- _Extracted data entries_
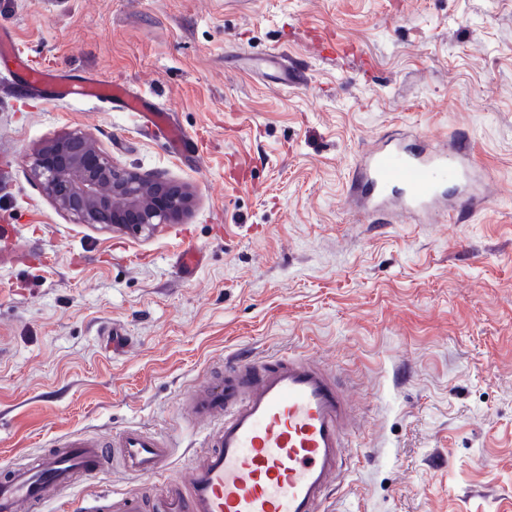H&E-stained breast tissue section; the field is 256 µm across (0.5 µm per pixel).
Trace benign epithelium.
I'll return each instance as SVG.
<instances>
[{"instance_id": "1", "label": "benign epithelium", "mask_w": 512, "mask_h": 512, "mask_svg": "<svg viewBox=\"0 0 512 512\" xmlns=\"http://www.w3.org/2000/svg\"><path fill=\"white\" fill-rule=\"evenodd\" d=\"M28 163L56 208L80 224L152 231L181 221L193 201L184 184L119 168L112 155L82 131L48 141Z\"/></svg>"}]
</instances>
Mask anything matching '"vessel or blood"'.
<instances>
[{"label": "vessel or blood", "instance_id": "1", "mask_svg": "<svg viewBox=\"0 0 512 512\" xmlns=\"http://www.w3.org/2000/svg\"><path fill=\"white\" fill-rule=\"evenodd\" d=\"M260 63L279 70L283 81L299 80L285 52L271 51ZM0 68L51 103L89 99L138 113L175 157L200 153L197 140L174 122L170 109L121 84L34 65L6 27H0ZM469 157L461 140L437 148L386 138L363 152L351 199L368 207L379 224L389 223L393 203L414 220L438 207L451 218L476 213L480 198L448 192L472 185ZM204 259L201 249L189 246L178 252L175 264L189 281ZM179 408L206 432L181 470L170 469L175 440L149 429L115 430L107 447L96 435L69 433L54 448L0 472V512H39L48 500H65L78 482L103 472L110 456L127 475L152 477L155 486L144 497H113L104 509L88 503L85 512H143L147 497L154 512H326L348 465L350 438L361 425L348 381L335 366L305 353H237L225 363L223 380L189 386Z\"/></svg>", "mask_w": 512, "mask_h": 512}]
</instances>
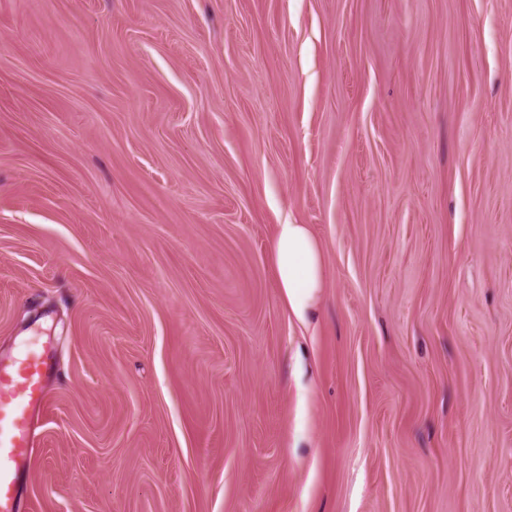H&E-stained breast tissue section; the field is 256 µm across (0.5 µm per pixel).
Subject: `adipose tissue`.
Listing matches in <instances>:
<instances>
[{"label":"adipose tissue","instance_id":"obj_1","mask_svg":"<svg viewBox=\"0 0 512 512\" xmlns=\"http://www.w3.org/2000/svg\"><path fill=\"white\" fill-rule=\"evenodd\" d=\"M270 259L283 302L298 320H307L324 286L322 250L309 227L278 225Z\"/></svg>","mask_w":512,"mask_h":512}]
</instances>
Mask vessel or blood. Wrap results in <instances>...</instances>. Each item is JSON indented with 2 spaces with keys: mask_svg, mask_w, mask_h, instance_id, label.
<instances>
[{
  "mask_svg": "<svg viewBox=\"0 0 512 512\" xmlns=\"http://www.w3.org/2000/svg\"><path fill=\"white\" fill-rule=\"evenodd\" d=\"M50 366L46 350L34 349L10 366H0V512H21L18 479L27 468L35 417L45 403Z\"/></svg>",
  "mask_w": 512,
  "mask_h": 512,
  "instance_id": "obj_1",
  "label": "vessel or blood"
}]
</instances>
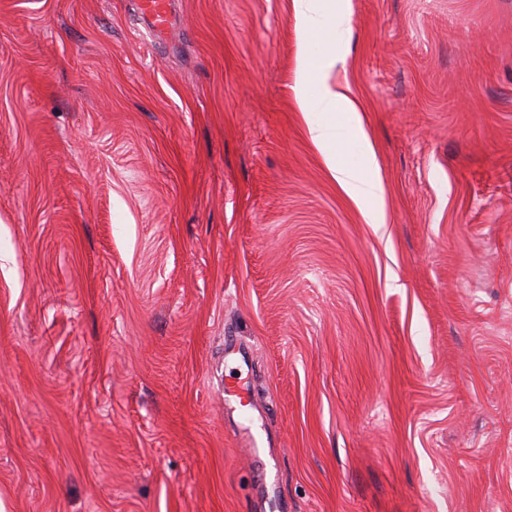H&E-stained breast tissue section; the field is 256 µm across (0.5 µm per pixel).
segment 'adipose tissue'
<instances>
[{"label":"adipose tissue","instance_id":"ef3b65f1","mask_svg":"<svg viewBox=\"0 0 512 512\" xmlns=\"http://www.w3.org/2000/svg\"><path fill=\"white\" fill-rule=\"evenodd\" d=\"M296 2V28L301 50L297 57L295 99L304 115L311 138L324 154L333 177L353 199L372 200L373 205L366 215L368 223H384L385 213L378 203L381 196L378 183L362 178L354 169L337 163L336 153L332 148V128L323 120L327 114H343L355 140L361 144L364 162H373L374 155L363 133L358 103L353 98L349 86L333 85L327 80L328 72L336 67L340 58L331 54L316 61L306 50L309 42L322 33L325 26L329 25L336 29L347 22L350 15V0H340L339 8L332 13L331 21L327 24L323 23L315 7V0Z\"/></svg>","mask_w":512,"mask_h":512}]
</instances>
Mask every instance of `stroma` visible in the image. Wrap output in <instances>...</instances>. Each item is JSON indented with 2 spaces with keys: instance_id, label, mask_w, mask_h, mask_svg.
Wrapping results in <instances>:
<instances>
[{
  "instance_id": "1",
  "label": "stroma",
  "mask_w": 512,
  "mask_h": 512,
  "mask_svg": "<svg viewBox=\"0 0 512 512\" xmlns=\"http://www.w3.org/2000/svg\"><path fill=\"white\" fill-rule=\"evenodd\" d=\"M350 6L382 224L294 0H0L5 512H512V0ZM140 8L151 17L154 30L161 31L168 24V1L144 0L140 2ZM296 28L299 35L301 49L297 57L295 99L308 125L313 142L325 156L326 163L333 177L344 190L355 200L372 199L374 205L365 215L368 223H385V213L379 204L381 190L378 183L362 178L354 169L336 162V152L332 148L333 132L331 126L320 119L319 115L339 112L346 117L354 138L361 145V156L364 162L371 165L374 155L362 129V121L357 101L353 98L347 85H331L327 80V73L344 62L342 56H336V50L330 55L314 61L307 52V45L319 33L327 34L336 41V28L343 26L350 15V0H340L336 11V4L331 15V26L325 31L321 15L314 6L315 0H295Z\"/></svg>"
}]
</instances>
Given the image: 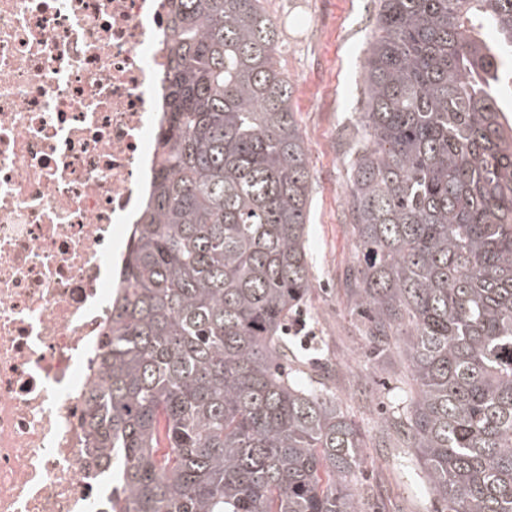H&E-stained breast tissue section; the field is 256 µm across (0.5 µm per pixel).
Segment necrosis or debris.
<instances>
[{
  "label": "necrosis or debris",
  "instance_id": "necrosis-or-debris-1",
  "mask_svg": "<svg viewBox=\"0 0 512 512\" xmlns=\"http://www.w3.org/2000/svg\"><path fill=\"white\" fill-rule=\"evenodd\" d=\"M160 0H0V512H107L87 397L156 167Z\"/></svg>",
  "mask_w": 512,
  "mask_h": 512
}]
</instances>
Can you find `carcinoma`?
Returning <instances> with one entry per match:
<instances>
[{"label":"carcinoma","mask_w":512,"mask_h":512,"mask_svg":"<svg viewBox=\"0 0 512 512\" xmlns=\"http://www.w3.org/2000/svg\"><path fill=\"white\" fill-rule=\"evenodd\" d=\"M159 172L89 398L112 512H358L362 437L290 378L312 175L267 0H164ZM347 301L407 365L388 421L438 512H512V0H377ZM495 33V41L484 30Z\"/></svg>","instance_id":"carcinoma-1"}]
</instances>
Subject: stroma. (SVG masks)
I'll return each mask as SVG.
<instances>
[{"instance_id":"35a3bbf8","label":"stroma","mask_w":512,"mask_h":512,"mask_svg":"<svg viewBox=\"0 0 512 512\" xmlns=\"http://www.w3.org/2000/svg\"><path fill=\"white\" fill-rule=\"evenodd\" d=\"M282 41L277 57L294 86L290 105L308 149L313 180L309 252L314 288L300 310L312 336L292 337L291 376L307 382L330 363L332 387L361 429L362 464L352 477L358 512H437L413 449L387 430L406 370L397 353L376 356L364 319L344 294L357 249L343 218L347 151L363 110L364 58L373 0H269Z\"/></svg>"}]
</instances>
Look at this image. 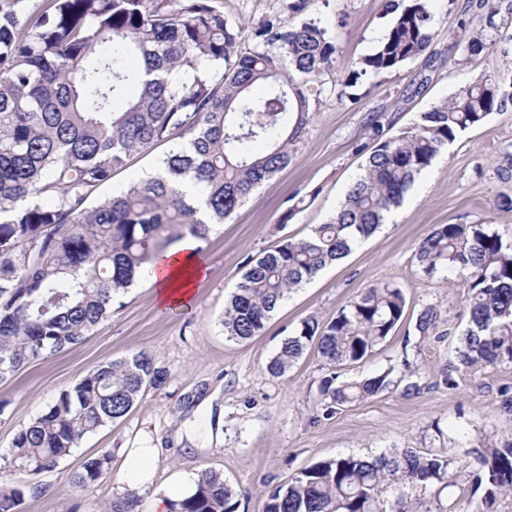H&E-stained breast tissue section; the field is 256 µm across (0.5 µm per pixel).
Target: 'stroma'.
<instances>
[{"instance_id":"1","label":"stroma","mask_w":512,"mask_h":512,"mask_svg":"<svg viewBox=\"0 0 512 512\" xmlns=\"http://www.w3.org/2000/svg\"><path fill=\"white\" fill-rule=\"evenodd\" d=\"M467 2L433 0L436 61L421 58L379 77L362 76L350 99L334 89L312 98L311 123L292 146L288 166L202 243L208 272L197 283L194 303L163 309L147 281H140L81 345L33 362L0 382V489H23L18 512H104L121 491L131 448L155 449V487H165L180 473L216 470L238 490V512H263L268 490L322 459L415 448L448 454L455 470L464 471L475 464L468 443L485 435L512 439V415L503 412L497 394L500 383H512L511 365L459 374L452 390L434 387L433 368L454 360L466 324L465 275L455 271L427 277L415 257L418 243L440 224H491L504 240L512 241V212H499L494 205L499 193L512 195V182H500L495 174L505 149L512 147V110L492 113L483 125L461 134L417 177L393 210L390 224L292 292L262 333L238 341L225 336L220 324L225 299L249 257L272 250L283 239L306 236L343 202L368 158L360 149L368 140L367 115L380 116L396 131L417 113L451 97L473 74L512 68V44L499 41L500 32H512V11L507 9L497 16L496 28L487 29L488 47L480 59L458 66L457 42L470 30ZM288 3L214 0L225 18L241 26L245 51L257 47L252 28L264 19L321 21L337 47L334 78L339 82L353 61L375 52L393 19L388 0H311L301 12L288 10ZM170 149L163 143L132 155L111 184L96 191L95 200L155 169ZM294 195L303 204L289 218L285 212ZM381 282L403 286L406 317L370 358L345 366L341 377L353 381L397 372L406 357L422 373L421 391L406 397L393 386L332 419L317 420L319 384L327 369L315 348H308L284 376H272L267 365L303 319L329 321L363 290ZM428 305L437 306L447 318V336L418 347L406 345L417 313ZM141 351L150 352L168 370L165 387L148 390L123 419L86 436L54 471L32 480L11 472L3 459L20 427L102 362ZM201 387L206 404L181 417L180 401ZM103 448L112 451L110 479L86 489L73 485L72 472ZM31 483L40 486L39 494L27 493Z\"/></svg>"}]
</instances>
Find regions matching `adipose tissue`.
<instances>
[{
	"label": "adipose tissue",
	"mask_w": 512,
	"mask_h": 512,
	"mask_svg": "<svg viewBox=\"0 0 512 512\" xmlns=\"http://www.w3.org/2000/svg\"><path fill=\"white\" fill-rule=\"evenodd\" d=\"M198 247L195 238L184 237L152 267L149 285L159 305L181 308L194 301L197 283L206 272Z\"/></svg>",
	"instance_id": "ef3b65f1"
}]
</instances>
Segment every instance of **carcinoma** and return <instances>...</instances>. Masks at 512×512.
Returning <instances> with one entry per match:
<instances>
[{"label":"carcinoma","mask_w":512,"mask_h":512,"mask_svg":"<svg viewBox=\"0 0 512 512\" xmlns=\"http://www.w3.org/2000/svg\"><path fill=\"white\" fill-rule=\"evenodd\" d=\"M431 0H393L391 26L375 53L344 81L380 77L420 57L431 62ZM476 34L466 57L488 48L480 31L498 28V0H469ZM241 29L212 0H0V381L36 360L80 344L112 305L169 247L190 235L208 241L265 180L284 169L311 120L310 96L336 71V44L315 20L253 28L263 48L239 50ZM265 87L256 95L253 90ZM512 106V68L480 73L451 98L418 113L393 135L369 119L375 142L365 172L344 202L304 238H287L246 262L224 309V334L261 333L288 295L369 237L434 159L466 130ZM174 148L154 172L91 203L136 151ZM202 186L196 202L184 186ZM427 276L466 273L467 327L456 363L433 385L452 389L455 374L512 364V242L489 224H440L416 247ZM406 315L403 288L365 290L335 318L304 319L268 370L284 375L311 342L329 370L320 412L331 418L390 388V372L341 381L337 370L368 359ZM441 311L417 314L420 339L444 338ZM168 371L142 351L83 377L21 427L7 463L36 477L55 470L89 434L126 416ZM478 467L463 474L482 495L471 512H498L512 496V441L489 437L471 450ZM451 460L414 448L374 457L339 455L273 488L263 512H458L448 503ZM103 448L71 475L87 488L111 475ZM397 499L389 505L387 485ZM20 489L0 491V512H17ZM142 495L113 499L108 512H140ZM237 492L217 471L172 512H237Z\"/></svg>","instance_id":"obj_1"}]
</instances>
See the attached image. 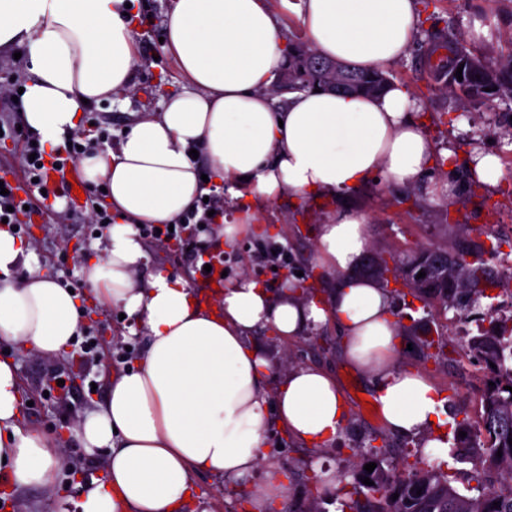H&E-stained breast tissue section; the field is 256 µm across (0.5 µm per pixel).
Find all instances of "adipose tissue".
Wrapping results in <instances>:
<instances>
[{
  "label": "adipose tissue",
  "mask_w": 512,
  "mask_h": 512,
  "mask_svg": "<svg viewBox=\"0 0 512 512\" xmlns=\"http://www.w3.org/2000/svg\"><path fill=\"white\" fill-rule=\"evenodd\" d=\"M126 4L0 0V52L28 53L23 116L47 149L63 150L85 103L132 88ZM301 18L320 54L364 68L403 58L421 15L416 0H304ZM164 33L189 89L140 118L117 147L79 162L85 182L104 185L116 216L102 256L82 269L84 282L99 303L135 319L145 349L135 368L111 376L105 403L73 426L86 447L107 451L104 479L80 487L76 512H181L194 473H253L274 420L313 448L333 444L348 412L336 380L311 365L278 374L250 341L265 328L291 338L335 322L342 357L373 385L385 430L419 437L424 459L447 456L448 440L436 430L439 393L422 371L399 365L405 338L386 290L351 274L370 244L362 213L339 210L317 227L321 269L342 275L322 301L241 276L220 292L215 313L193 302L187 279L169 269L144 282L134 276L146 257L136 224L175 223L190 212L205 166L237 203L235 221L213 230L228 252L263 233V204L284 194L333 198L377 177L418 185L435 151L408 89L394 83L377 98L298 92L277 106L268 86L283 61L282 34L265 0H172ZM29 256L0 227V339L54 359L85 314L49 271L17 277ZM20 403L18 368L0 360V458L16 487H51L63 455L23 430Z\"/></svg>",
  "instance_id": "obj_1"
}]
</instances>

- _Goal of the exercise_
Using the records above, list each line that includes "with".

- _Task answer_
Mask vessel or blood. Wrap results in <instances>...</instances>. Each item is JSON indented with 2 spaces with keys: mask_svg, mask_w, mask_h, instance_id, label.
Mask every instance of `stroma` visible in the image. Wrap output in <instances>...</instances>. Each item is JSON indented with 2 spaces with keys: instance_id, label, mask_w, mask_h, mask_svg.
Returning <instances> with one entry per match:
Returning <instances> with one entry per match:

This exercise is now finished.